━━━ Given data
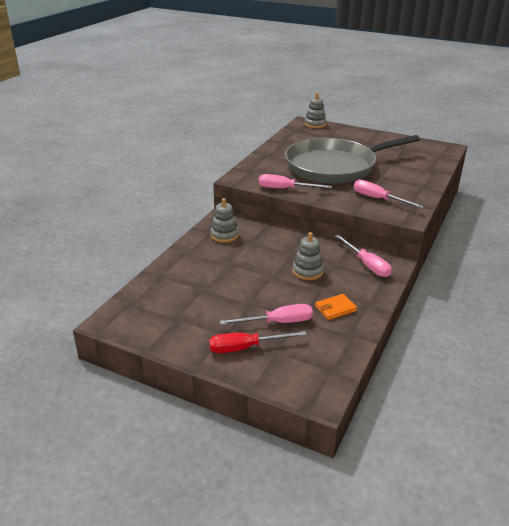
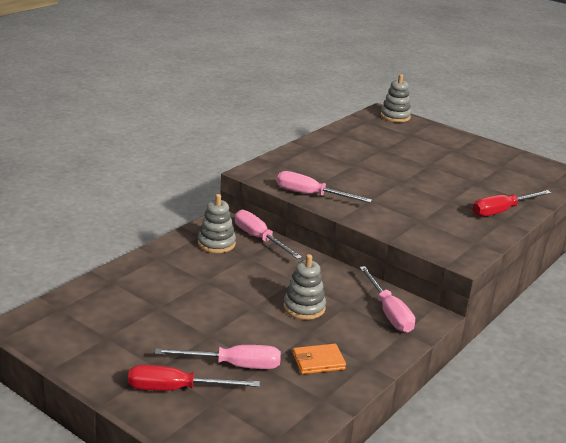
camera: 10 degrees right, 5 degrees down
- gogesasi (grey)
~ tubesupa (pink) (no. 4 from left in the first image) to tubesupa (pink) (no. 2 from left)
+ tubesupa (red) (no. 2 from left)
━━━━━━
What needs to be done:
Leave the pictures out and output the rest of the data word for word.

Output for this exercise:
camera: 10 degrees right, 5 degrees down
- gogesasi (grey)
~ tubesupa (pink) (no. 4 from left in the first image) to tubesupa (pink) (no. 2 from left)
+ tubesupa (red) (no. 2 from left)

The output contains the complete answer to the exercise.